Rewrite everything from the line that contains "December [607, 1043]" down to the end of the material, swapping "Identify" for "Find" and changing nothing else. Leave the pictures out of your answer.

# [RECORDS SHOWN]
= = = =

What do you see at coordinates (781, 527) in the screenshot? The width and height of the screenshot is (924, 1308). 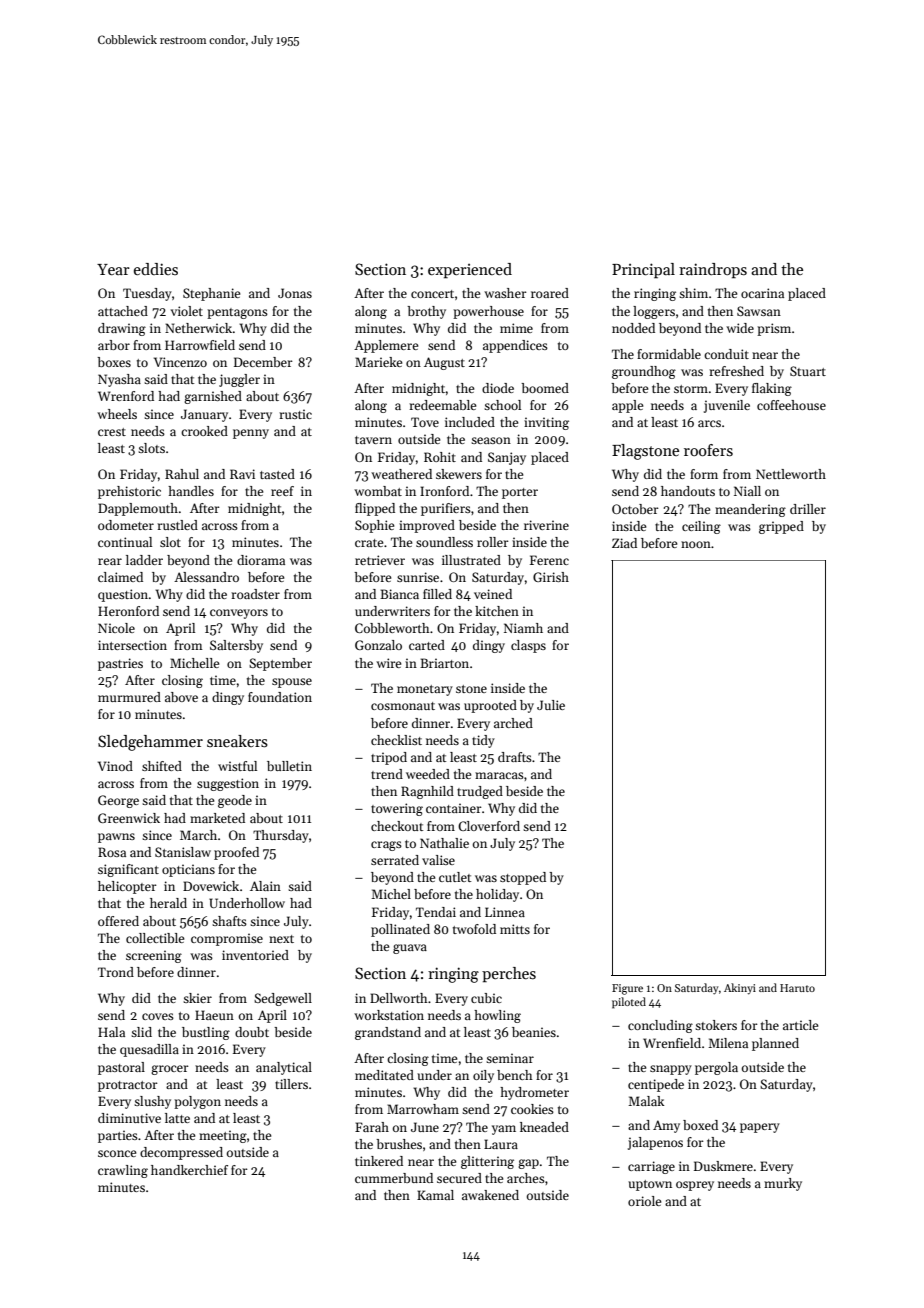 I see `gripped` at bounding box center [781, 527].
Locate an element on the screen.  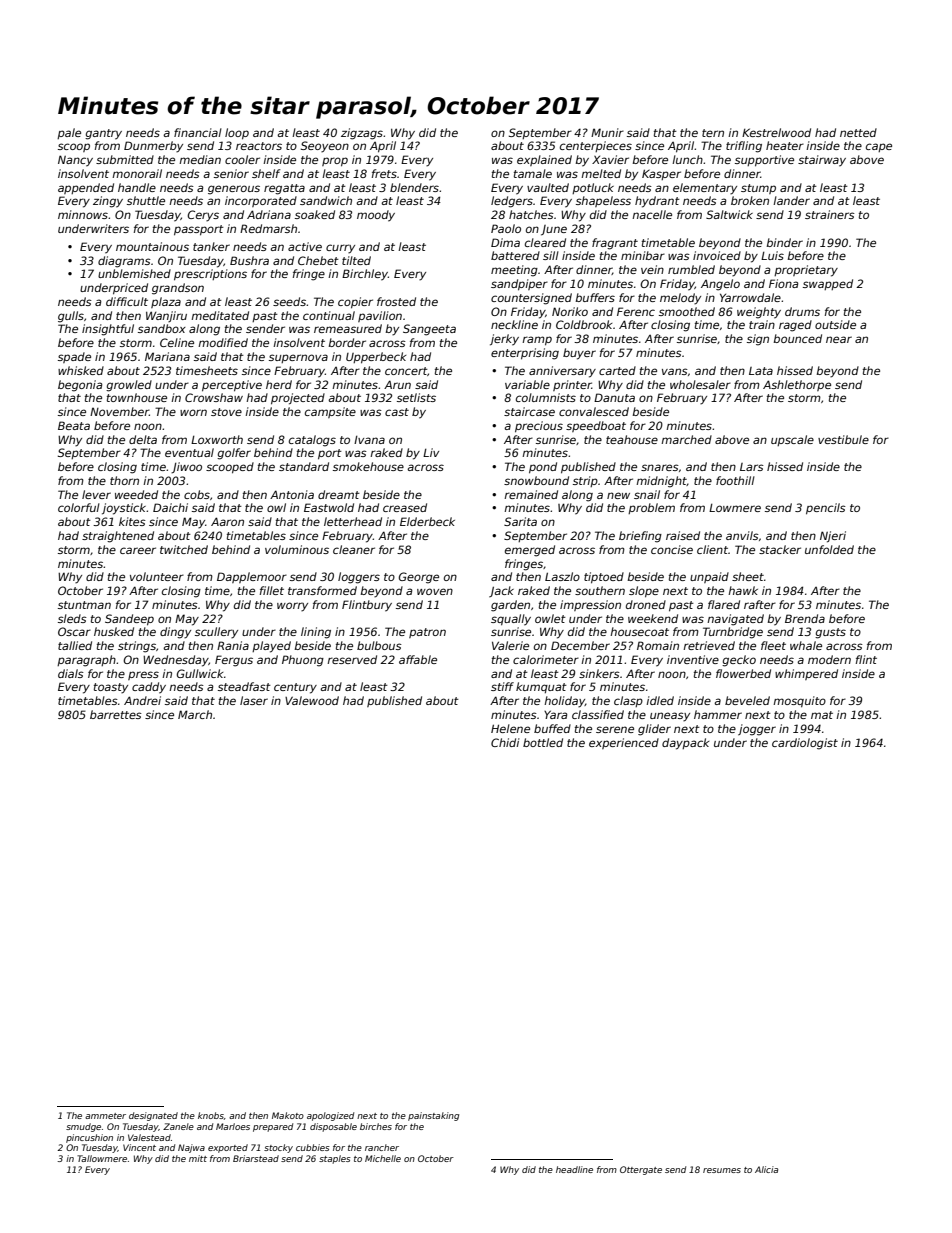
Briarstead is located at coordinates (256, 1158).
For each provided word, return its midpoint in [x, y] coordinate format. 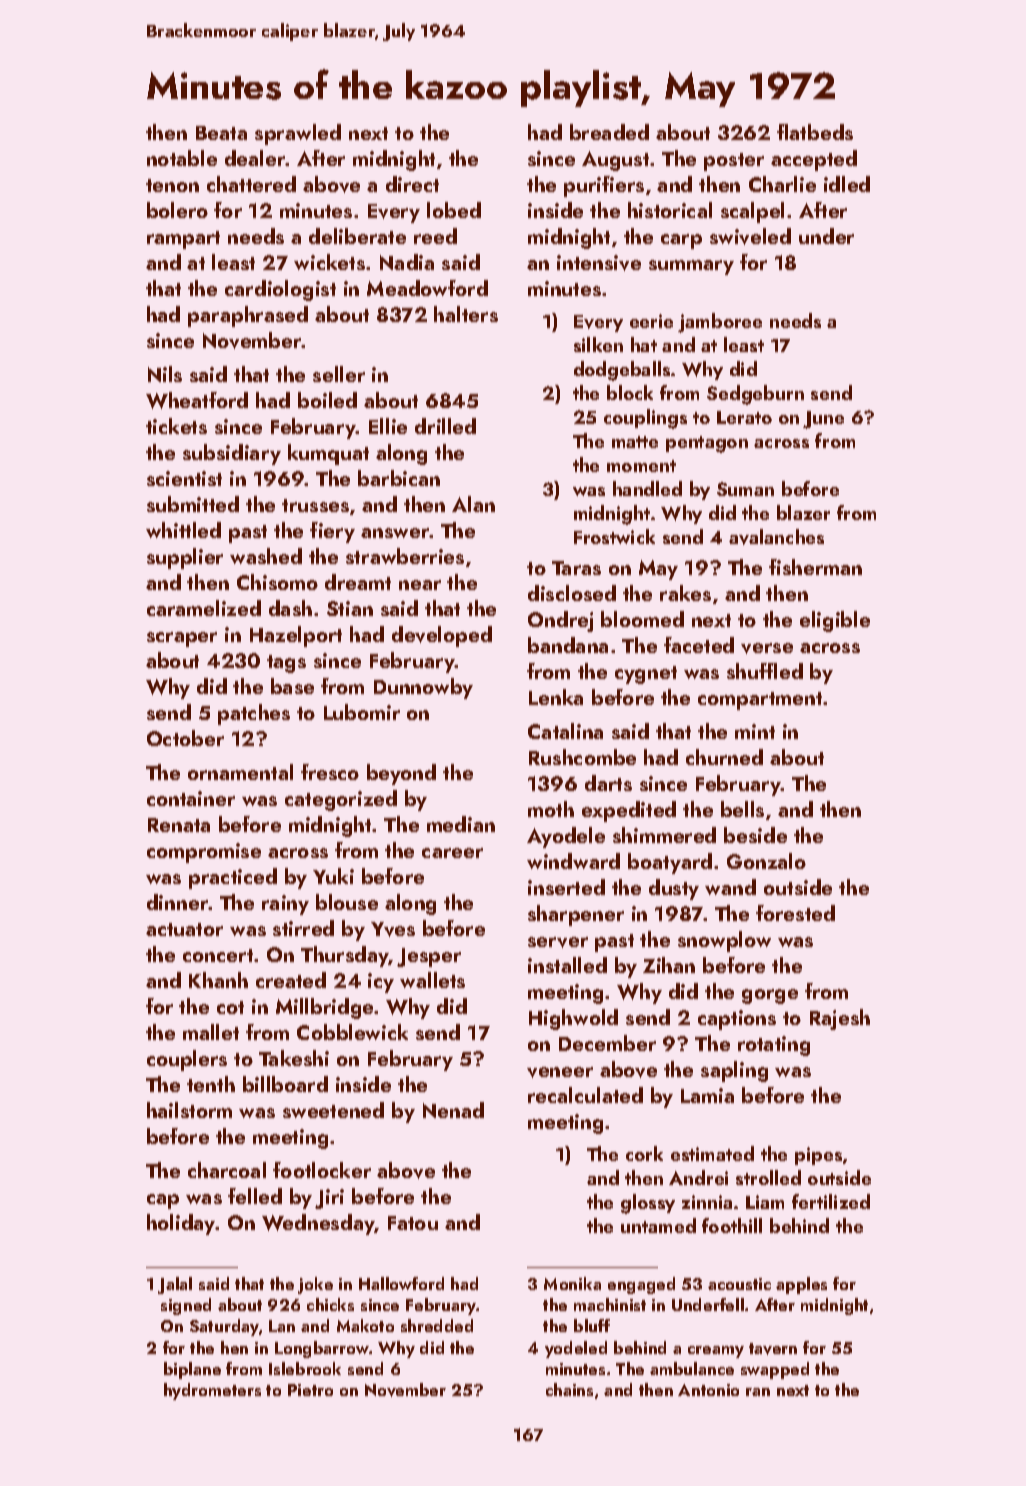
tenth [211, 1084]
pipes [818, 1156]
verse [767, 648]
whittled [183, 530]
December [607, 1043]
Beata [221, 133]
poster [734, 162]
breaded [609, 132]
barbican [399, 478]
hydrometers [212, 1391]
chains [569, 1389]
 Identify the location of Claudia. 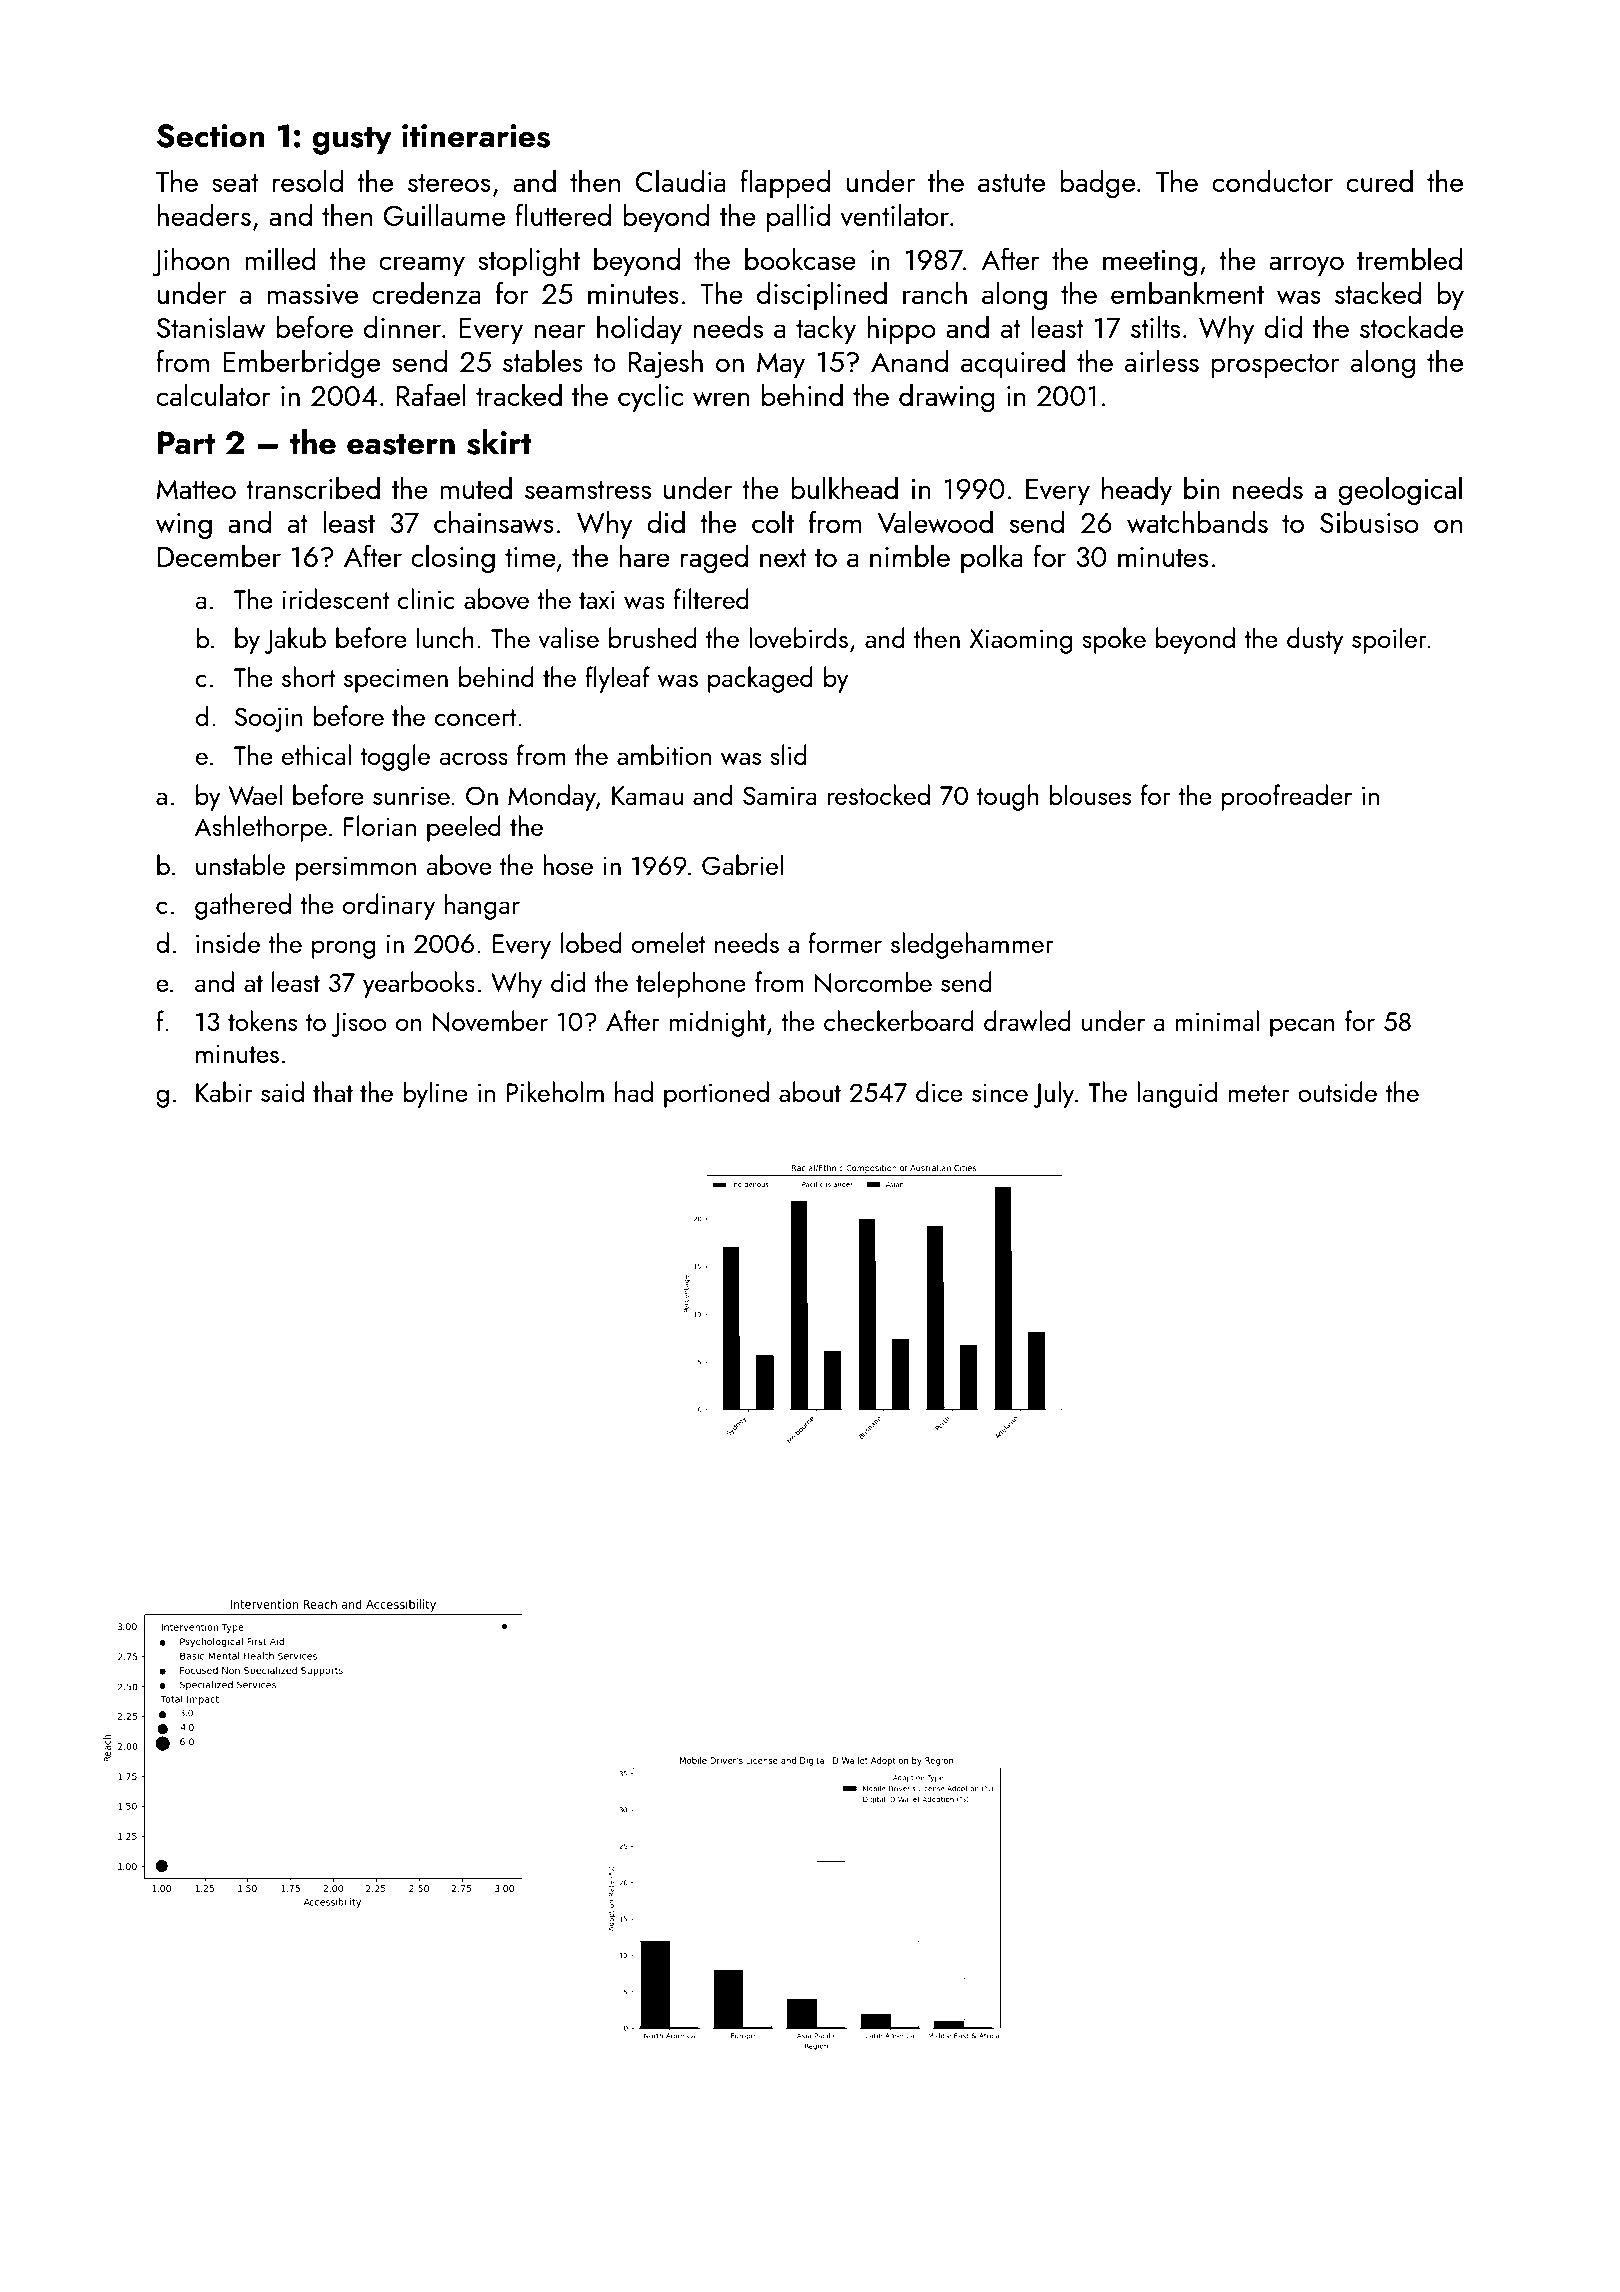
(680, 180).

= = = =

# [ANSWER TO THE EXERCISE]
December [607, 1043]
Beata [221, 133]
poster [734, 162]
breaded [609, 132]
barbican [399, 478]
hydrometers [212, 1391]
chains [569, 1389]
 Find the location of Claudia. 
(680, 180).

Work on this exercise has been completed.